Start of INPUT FOR THIS TASK

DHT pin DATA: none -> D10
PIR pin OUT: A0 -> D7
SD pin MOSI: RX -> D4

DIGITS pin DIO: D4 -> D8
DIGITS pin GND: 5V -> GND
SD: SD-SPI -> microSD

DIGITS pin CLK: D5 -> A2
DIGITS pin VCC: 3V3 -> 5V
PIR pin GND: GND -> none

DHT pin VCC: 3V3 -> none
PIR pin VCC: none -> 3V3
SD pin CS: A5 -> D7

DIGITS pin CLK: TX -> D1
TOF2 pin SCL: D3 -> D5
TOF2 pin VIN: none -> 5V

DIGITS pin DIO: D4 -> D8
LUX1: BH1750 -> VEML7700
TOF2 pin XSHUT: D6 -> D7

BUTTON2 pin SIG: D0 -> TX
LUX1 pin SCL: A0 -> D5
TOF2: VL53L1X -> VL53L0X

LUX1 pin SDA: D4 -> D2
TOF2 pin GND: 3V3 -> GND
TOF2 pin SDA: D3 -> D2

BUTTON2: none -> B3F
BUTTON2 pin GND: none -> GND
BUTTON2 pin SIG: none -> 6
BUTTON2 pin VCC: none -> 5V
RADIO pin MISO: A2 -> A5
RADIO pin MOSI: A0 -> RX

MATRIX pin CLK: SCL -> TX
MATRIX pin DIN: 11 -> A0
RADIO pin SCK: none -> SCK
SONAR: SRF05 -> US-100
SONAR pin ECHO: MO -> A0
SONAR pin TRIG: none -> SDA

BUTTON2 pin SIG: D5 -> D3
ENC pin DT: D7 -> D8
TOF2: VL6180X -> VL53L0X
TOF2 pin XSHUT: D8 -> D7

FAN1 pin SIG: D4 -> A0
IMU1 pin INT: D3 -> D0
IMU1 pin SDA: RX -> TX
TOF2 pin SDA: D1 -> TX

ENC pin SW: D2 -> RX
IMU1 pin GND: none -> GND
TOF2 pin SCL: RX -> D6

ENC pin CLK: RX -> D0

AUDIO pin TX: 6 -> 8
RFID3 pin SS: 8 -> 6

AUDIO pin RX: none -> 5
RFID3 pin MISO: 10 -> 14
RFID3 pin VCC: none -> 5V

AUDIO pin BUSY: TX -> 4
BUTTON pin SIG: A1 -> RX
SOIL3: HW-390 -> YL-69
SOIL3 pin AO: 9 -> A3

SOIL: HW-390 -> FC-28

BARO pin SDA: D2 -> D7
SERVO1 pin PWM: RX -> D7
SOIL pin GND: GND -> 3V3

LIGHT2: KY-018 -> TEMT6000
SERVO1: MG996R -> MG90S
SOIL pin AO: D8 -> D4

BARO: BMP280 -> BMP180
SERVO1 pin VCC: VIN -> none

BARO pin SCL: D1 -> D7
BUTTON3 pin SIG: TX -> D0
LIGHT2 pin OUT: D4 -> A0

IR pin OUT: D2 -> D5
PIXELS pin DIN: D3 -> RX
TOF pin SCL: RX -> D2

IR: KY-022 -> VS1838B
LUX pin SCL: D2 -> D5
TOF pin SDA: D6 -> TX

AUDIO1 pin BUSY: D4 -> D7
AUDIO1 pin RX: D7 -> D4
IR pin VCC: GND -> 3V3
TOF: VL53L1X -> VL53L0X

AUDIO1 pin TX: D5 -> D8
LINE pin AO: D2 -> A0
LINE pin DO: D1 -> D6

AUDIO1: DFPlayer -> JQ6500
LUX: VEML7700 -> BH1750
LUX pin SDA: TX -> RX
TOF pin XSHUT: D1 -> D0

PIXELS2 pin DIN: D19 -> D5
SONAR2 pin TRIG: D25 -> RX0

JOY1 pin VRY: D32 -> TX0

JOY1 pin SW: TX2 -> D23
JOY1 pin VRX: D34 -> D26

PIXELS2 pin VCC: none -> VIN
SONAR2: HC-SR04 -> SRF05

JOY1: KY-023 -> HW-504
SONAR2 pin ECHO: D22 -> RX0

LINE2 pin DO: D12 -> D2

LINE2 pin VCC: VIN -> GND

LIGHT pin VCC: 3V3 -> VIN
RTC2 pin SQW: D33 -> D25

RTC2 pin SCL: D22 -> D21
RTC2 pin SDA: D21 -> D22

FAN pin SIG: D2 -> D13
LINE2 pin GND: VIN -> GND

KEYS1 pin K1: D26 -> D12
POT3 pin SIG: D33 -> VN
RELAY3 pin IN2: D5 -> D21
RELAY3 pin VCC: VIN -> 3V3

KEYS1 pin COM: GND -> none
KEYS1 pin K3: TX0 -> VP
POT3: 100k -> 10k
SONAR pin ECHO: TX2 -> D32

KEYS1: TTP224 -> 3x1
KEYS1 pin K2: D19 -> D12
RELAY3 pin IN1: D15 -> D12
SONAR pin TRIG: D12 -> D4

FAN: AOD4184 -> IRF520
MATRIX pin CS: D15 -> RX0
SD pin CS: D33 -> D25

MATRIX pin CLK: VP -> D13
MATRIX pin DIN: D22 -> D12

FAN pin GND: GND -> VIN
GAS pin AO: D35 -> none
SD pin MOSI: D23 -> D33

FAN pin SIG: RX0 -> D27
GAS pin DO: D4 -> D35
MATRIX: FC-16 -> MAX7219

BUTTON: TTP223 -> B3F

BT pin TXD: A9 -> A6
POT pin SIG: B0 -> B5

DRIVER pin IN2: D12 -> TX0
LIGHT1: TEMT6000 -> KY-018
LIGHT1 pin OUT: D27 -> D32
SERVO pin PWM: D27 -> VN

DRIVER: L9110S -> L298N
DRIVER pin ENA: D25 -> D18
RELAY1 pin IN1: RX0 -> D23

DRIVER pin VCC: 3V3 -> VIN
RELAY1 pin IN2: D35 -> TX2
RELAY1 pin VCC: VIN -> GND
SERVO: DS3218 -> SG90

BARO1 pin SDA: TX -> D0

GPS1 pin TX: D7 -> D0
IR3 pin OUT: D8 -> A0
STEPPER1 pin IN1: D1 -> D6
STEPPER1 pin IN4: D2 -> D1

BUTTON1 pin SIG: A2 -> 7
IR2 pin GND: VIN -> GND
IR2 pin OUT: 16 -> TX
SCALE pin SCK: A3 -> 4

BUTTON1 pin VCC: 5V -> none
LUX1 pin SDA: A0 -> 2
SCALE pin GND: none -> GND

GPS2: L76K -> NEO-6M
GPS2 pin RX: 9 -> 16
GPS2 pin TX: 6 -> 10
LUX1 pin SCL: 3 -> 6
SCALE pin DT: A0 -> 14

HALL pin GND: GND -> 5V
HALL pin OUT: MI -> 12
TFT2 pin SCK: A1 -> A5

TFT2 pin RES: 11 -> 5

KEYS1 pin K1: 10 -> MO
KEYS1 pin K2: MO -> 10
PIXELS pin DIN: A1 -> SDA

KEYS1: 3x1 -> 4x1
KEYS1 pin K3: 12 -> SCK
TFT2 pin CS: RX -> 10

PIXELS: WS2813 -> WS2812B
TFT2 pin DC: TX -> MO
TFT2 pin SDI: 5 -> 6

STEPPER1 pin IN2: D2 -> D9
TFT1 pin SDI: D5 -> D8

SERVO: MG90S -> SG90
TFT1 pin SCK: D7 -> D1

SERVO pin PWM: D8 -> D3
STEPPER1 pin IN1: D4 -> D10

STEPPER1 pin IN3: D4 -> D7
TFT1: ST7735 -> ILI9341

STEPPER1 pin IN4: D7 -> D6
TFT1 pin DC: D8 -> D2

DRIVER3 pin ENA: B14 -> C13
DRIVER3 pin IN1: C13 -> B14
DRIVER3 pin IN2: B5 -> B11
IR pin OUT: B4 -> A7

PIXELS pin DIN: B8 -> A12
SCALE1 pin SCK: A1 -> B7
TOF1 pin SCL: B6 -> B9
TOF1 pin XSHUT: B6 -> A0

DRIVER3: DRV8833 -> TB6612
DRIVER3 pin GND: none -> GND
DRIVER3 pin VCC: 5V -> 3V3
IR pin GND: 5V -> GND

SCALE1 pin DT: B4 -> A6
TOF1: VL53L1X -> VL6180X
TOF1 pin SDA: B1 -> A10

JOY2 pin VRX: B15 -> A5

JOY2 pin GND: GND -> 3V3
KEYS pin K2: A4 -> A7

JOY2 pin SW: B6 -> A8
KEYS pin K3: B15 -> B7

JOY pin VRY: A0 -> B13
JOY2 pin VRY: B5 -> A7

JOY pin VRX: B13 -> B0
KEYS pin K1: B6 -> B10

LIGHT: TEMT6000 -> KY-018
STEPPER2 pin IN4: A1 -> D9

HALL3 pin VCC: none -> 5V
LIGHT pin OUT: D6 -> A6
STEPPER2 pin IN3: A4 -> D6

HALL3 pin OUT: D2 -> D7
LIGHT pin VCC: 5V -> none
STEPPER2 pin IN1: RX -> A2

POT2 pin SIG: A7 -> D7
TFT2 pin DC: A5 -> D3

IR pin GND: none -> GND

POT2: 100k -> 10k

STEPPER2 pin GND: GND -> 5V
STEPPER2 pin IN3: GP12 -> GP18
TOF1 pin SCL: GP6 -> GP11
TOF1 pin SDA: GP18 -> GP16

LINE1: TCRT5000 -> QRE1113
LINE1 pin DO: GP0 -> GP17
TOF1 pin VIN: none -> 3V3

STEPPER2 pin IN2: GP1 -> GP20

End of INPUT FOR THIS TASK

§ TASK STATEMENT:
Return exactly what appears above, from the first line of the entries to the line with "DIGITS pin CLK: TX -> D1", inclusive.

§ ANSWER BOX:
DHT pin DATA: none -> D10
PIR pin OUT: A0 -> D7
SD pin MOSI: RX -> D4

DIGITS pin DIO: D4 -> D8
DIGITS pin GND: 5V -> GND
SD: SD-SPI -> microSD

DIGITS pin CLK: D5 -> A2
DIGITS pin VCC: 3V3 -> 5V
PIR pin GND: GND -> none

DHT pin VCC: 3V3 -> none
PIR pin VCC: none -> 3V3
SD pin CS: A5 -> D7

DIGITS pin CLK: TX -> D1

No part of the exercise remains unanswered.